What you need to do
Only one stretch of the listing below is wanted. Begin at the line that has "camera: 175 degrees right, 10 degrees down", stop after the line that has "yellow lemon [378,300,416,340] ->", and repeat every line in between exactly.
(Beginning of Working data)
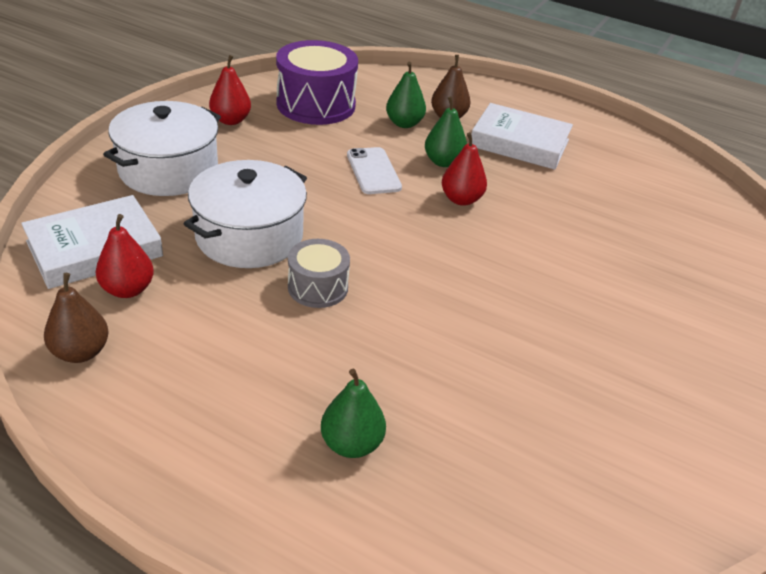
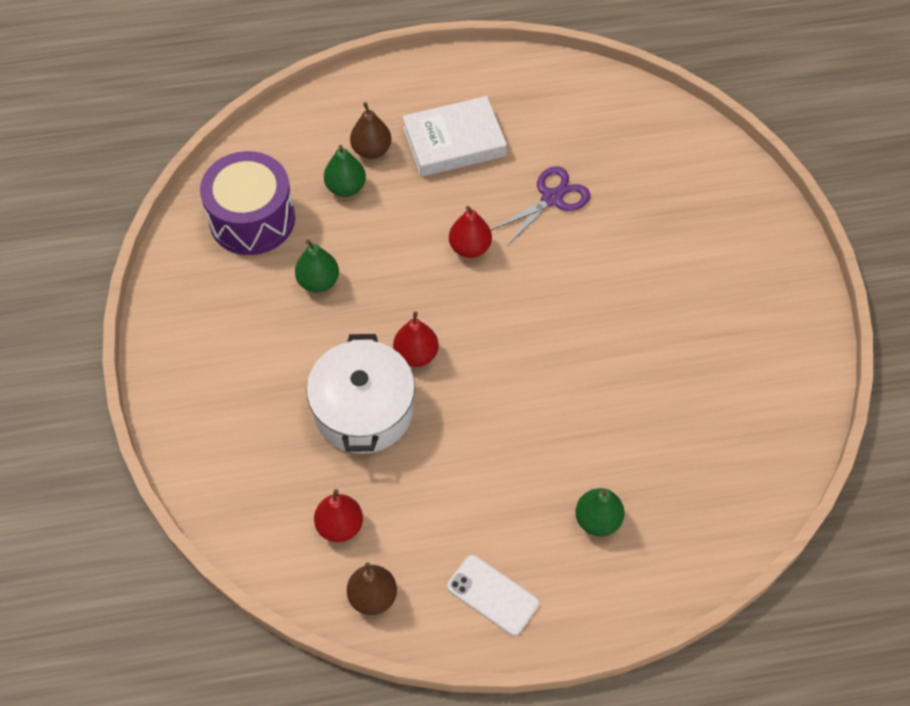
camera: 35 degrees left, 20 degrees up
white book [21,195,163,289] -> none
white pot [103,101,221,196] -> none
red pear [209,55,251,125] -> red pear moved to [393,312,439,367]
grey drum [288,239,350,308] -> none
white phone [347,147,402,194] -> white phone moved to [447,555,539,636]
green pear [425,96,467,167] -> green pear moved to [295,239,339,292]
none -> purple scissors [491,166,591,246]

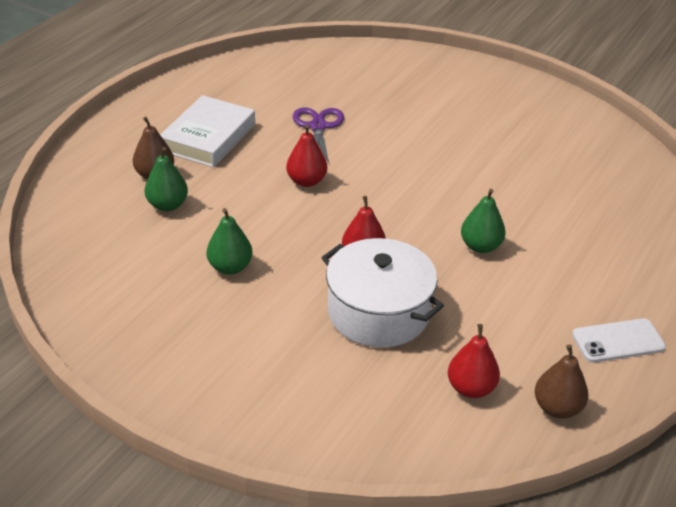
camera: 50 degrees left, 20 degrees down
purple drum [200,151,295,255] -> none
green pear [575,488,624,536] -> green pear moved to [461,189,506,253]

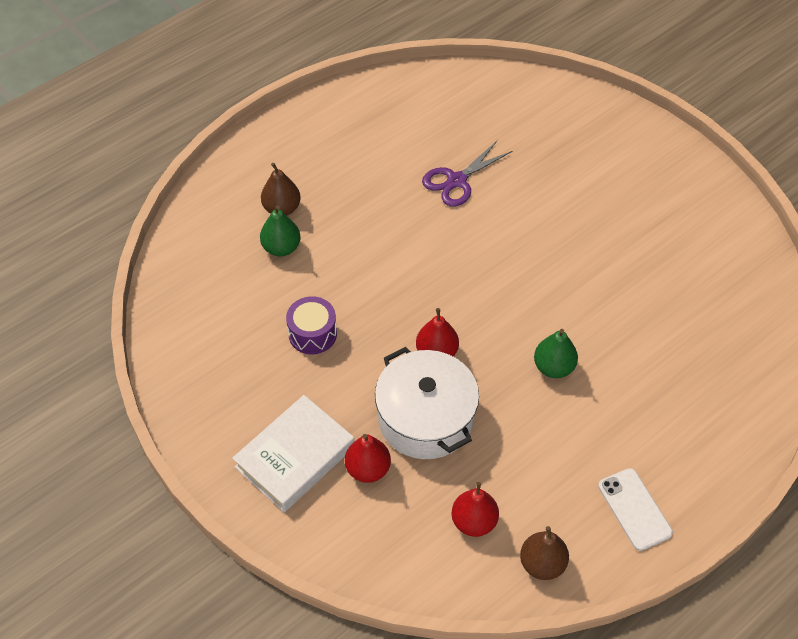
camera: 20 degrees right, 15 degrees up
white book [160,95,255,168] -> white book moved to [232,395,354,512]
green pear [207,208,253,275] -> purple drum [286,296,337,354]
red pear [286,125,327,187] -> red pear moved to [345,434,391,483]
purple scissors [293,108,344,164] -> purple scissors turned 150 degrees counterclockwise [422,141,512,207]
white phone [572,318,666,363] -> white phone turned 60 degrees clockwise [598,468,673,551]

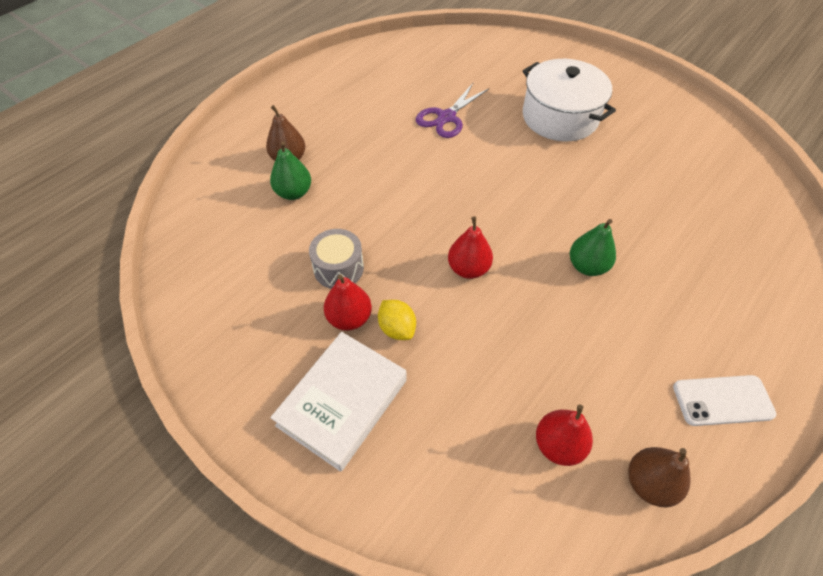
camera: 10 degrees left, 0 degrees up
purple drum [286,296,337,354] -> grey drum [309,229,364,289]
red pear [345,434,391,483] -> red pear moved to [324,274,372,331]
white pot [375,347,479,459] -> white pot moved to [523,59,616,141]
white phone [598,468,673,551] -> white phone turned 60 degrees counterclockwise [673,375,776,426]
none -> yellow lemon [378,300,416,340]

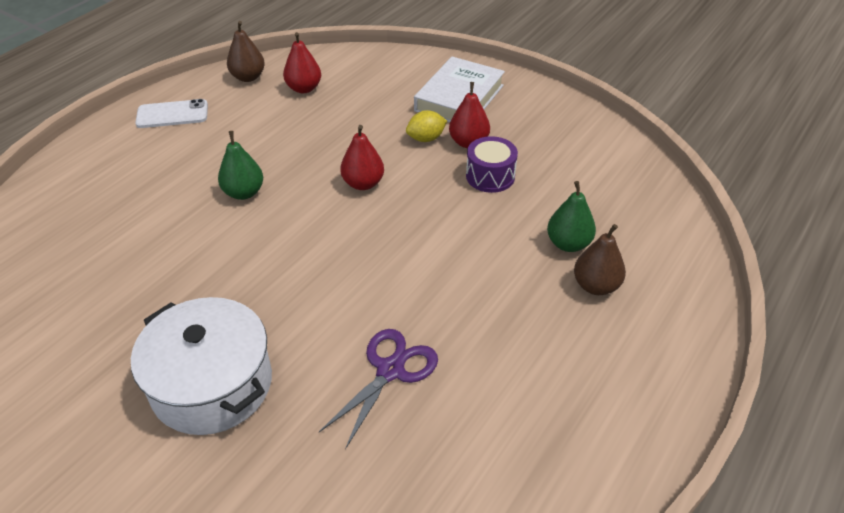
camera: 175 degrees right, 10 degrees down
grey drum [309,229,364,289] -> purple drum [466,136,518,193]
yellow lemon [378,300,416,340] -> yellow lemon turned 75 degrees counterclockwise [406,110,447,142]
(End of Working data)
(Beginning of Working data)
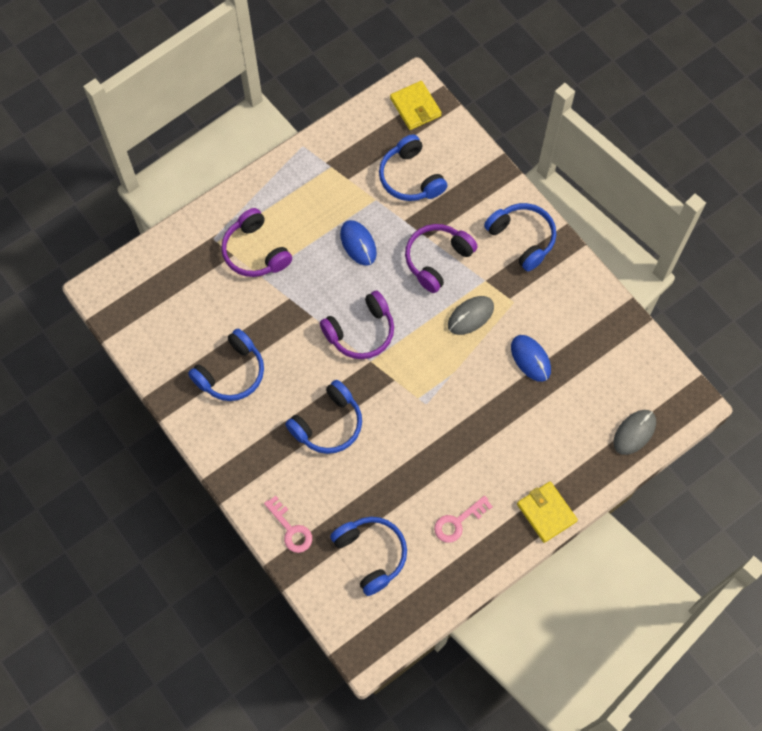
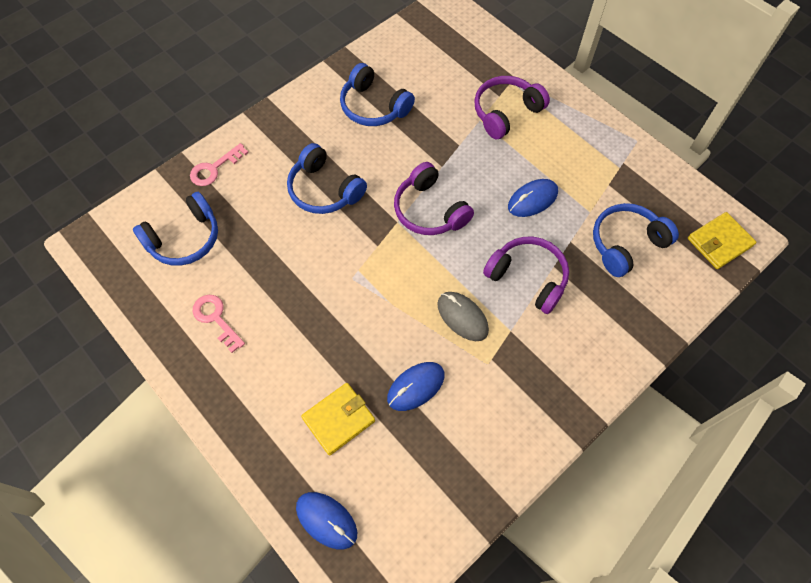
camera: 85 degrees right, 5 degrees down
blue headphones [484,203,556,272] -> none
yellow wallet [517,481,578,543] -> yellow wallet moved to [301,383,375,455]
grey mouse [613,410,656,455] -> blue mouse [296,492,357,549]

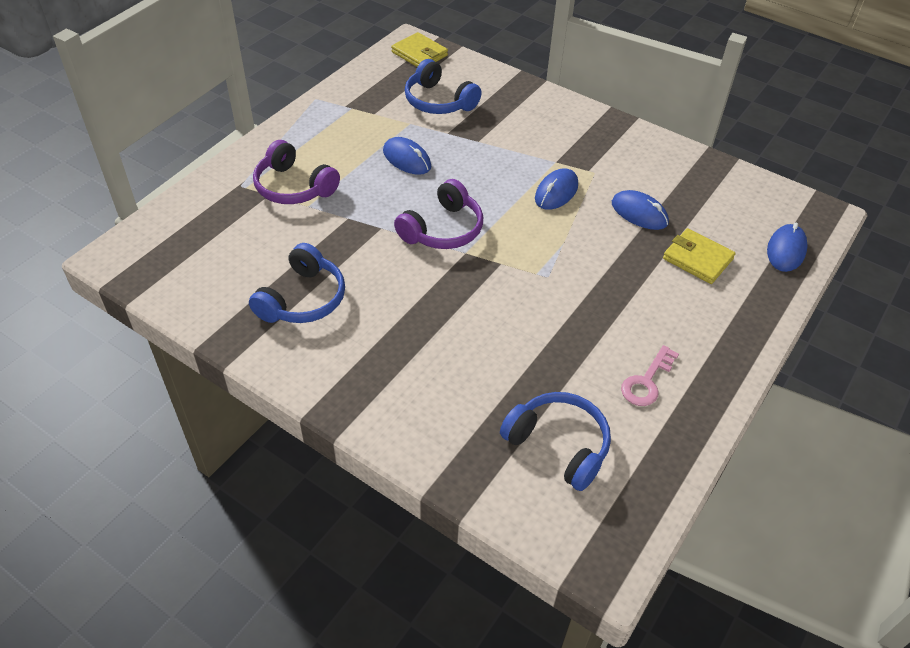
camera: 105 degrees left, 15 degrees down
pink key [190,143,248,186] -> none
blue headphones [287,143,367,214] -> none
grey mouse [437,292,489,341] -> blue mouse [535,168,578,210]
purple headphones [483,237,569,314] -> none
(End of Working data)
Solution to the exercise
camera: 175 degrees right, 10 degrees down
grey drum [309,229,364,289] -> purple drum [466,136,518,193]
yellow lemon [378,300,416,340] -> yellow lemon turned 75 degrees counterclockwise [406,110,447,142]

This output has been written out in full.